■ ASSIGNMENT
From the first line to the last, reproduce the records below exactly, omitting any picture.

[Opening ENTRIES SHOWN section]

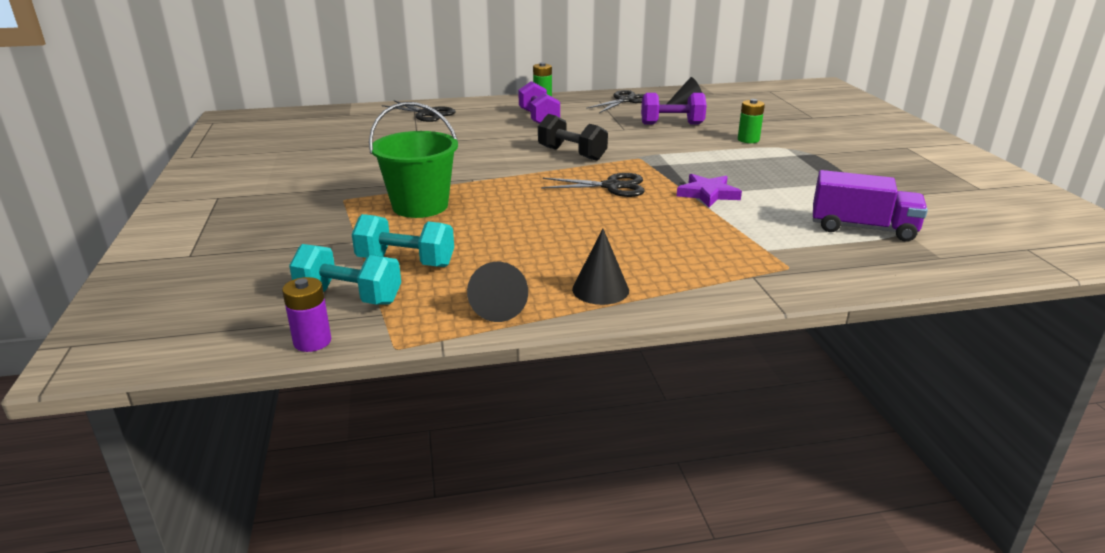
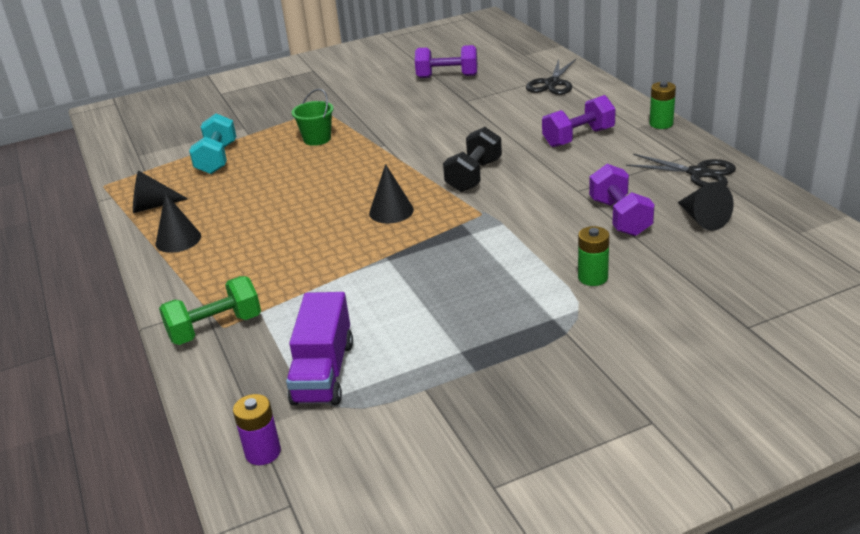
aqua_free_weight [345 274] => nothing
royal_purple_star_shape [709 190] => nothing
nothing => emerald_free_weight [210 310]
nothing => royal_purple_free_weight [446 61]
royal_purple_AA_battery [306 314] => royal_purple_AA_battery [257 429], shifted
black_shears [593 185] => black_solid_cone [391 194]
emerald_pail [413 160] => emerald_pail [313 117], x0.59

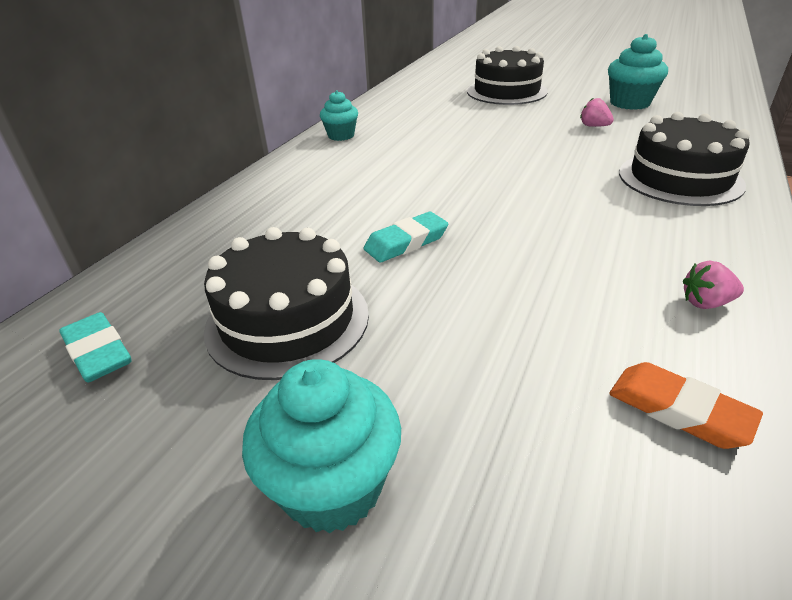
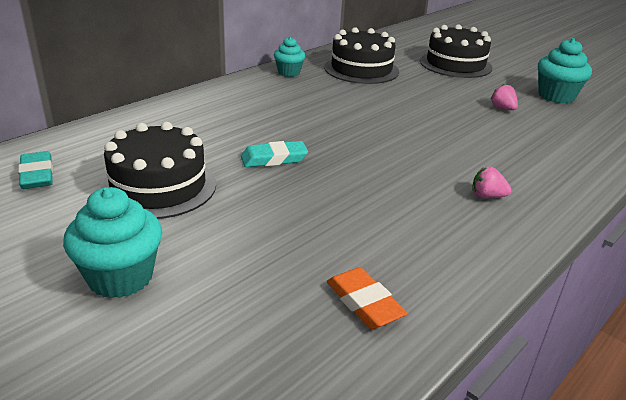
black_gateau [684 159] => black_gateau [361 55], shifted
rose-pink_berry [713 284] => rose-pink_berry [492 182], shifted

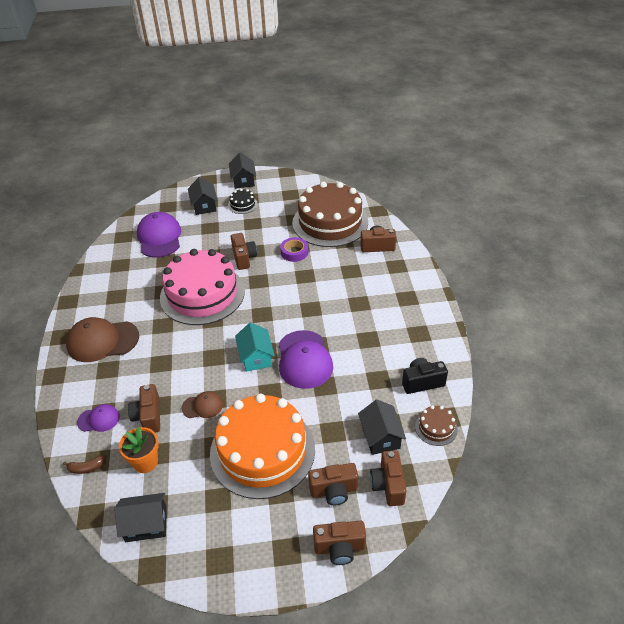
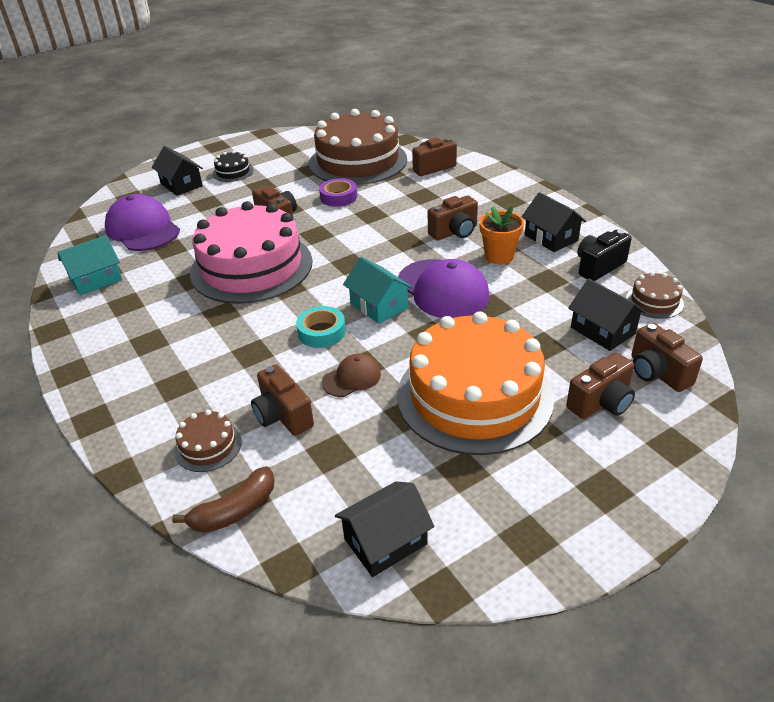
dark_brown_peaked_cap [102 339] => nothing
nothing => aqua_house [89 265]
nothing => aqua_tape [321 327]
bright_orange_potted_plant [139 449] => bright_orange_potted_plant [501 235], shifted
black_house [242 170] => black_house [553 222], shifted
dark_brown_compact_camera [339 543] => dark_brown_compact_camera [453 218], shifted
royal_purple_peaked_cap [98 418] => dark_brown_gateau [208 441]
dark_brown_banana_fruit [84 464] => dark_brown_banana_fruit [223 499], x1.52

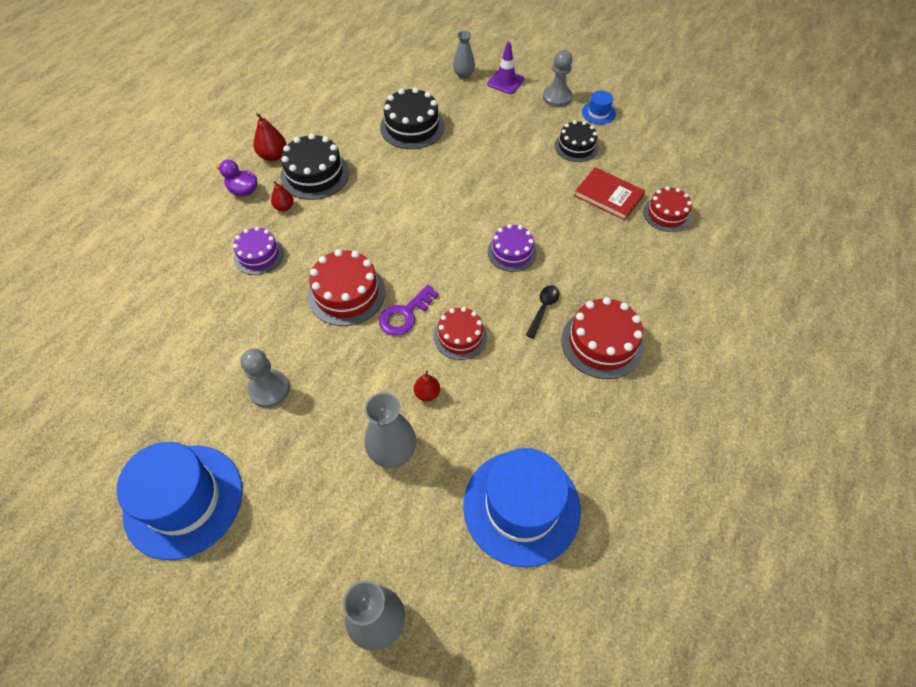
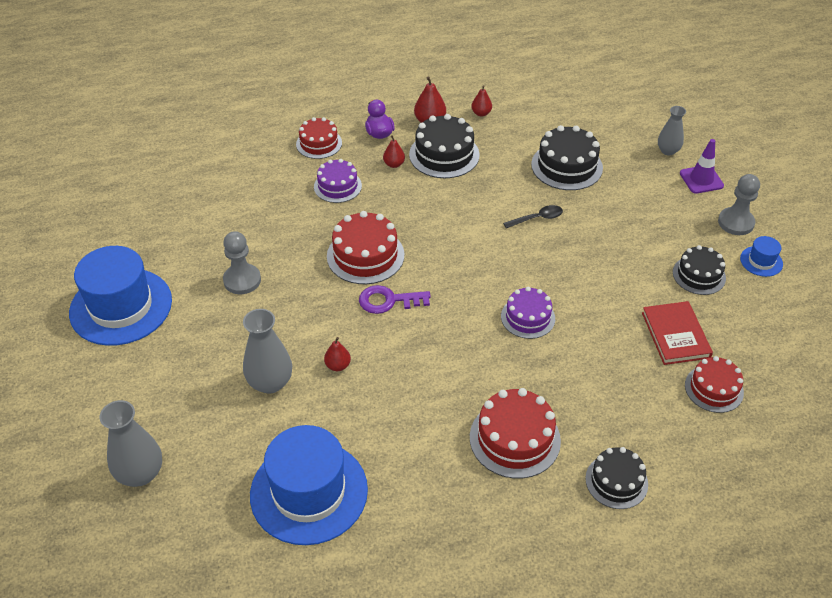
nothing => scarlet_pear_fruit [481 101]
nothing => black_gateau [616 478]
scarlet_gateau [460 333] => scarlet_gateau [319 138], shifted
black_spoon [543 311] => black_spoon [533 216], shifted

[Closing ENTRIES SHOWN section]

■ WRITTEN ANSWER
aqua_free_weight [345 274] => nothing
royal_purple_star_shape [709 190] => nothing
nothing => emerald_free_weight [210 310]
nothing => royal_purple_free_weight [446 61]
royal_purple_AA_battery [306 314] => royal_purple_AA_battery [257 429], shifted
black_shears [593 185] => black_solid_cone [391 194]
emerald_pail [413 160] => emerald_pail [313 117], x0.59

black_gateau [684 159] => black_gateau [361 55], shifted
rose-pink_berry [713 284] => rose-pink_berry [492 182], shifted

dark_brown_peaked_cap [102 339] => nothing
nothing => aqua_house [89 265]
nothing => aqua_tape [321 327]
bright_orange_potted_plant [139 449] => bright_orange_potted_plant [501 235], shifted
black_house [242 170] => black_house [553 222], shifted
dark_brown_compact_camera [339 543] => dark_brown_compact_camera [453 218], shifted
royal_purple_peaked_cap [98 418] => dark_brown_gateau [208 441]
dark_brown_banana_fruit [84 464] => dark_brown_banana_fruit [223 499], x1.52

nothing => scarlet_pear_fruit [481 101]
nothing => black_gateau [616 478]
scarlet_gateau [460 333] => scarlet_gateau [319 138], shifted
black_spoon [543 311] => black_spoon [533 216], shifted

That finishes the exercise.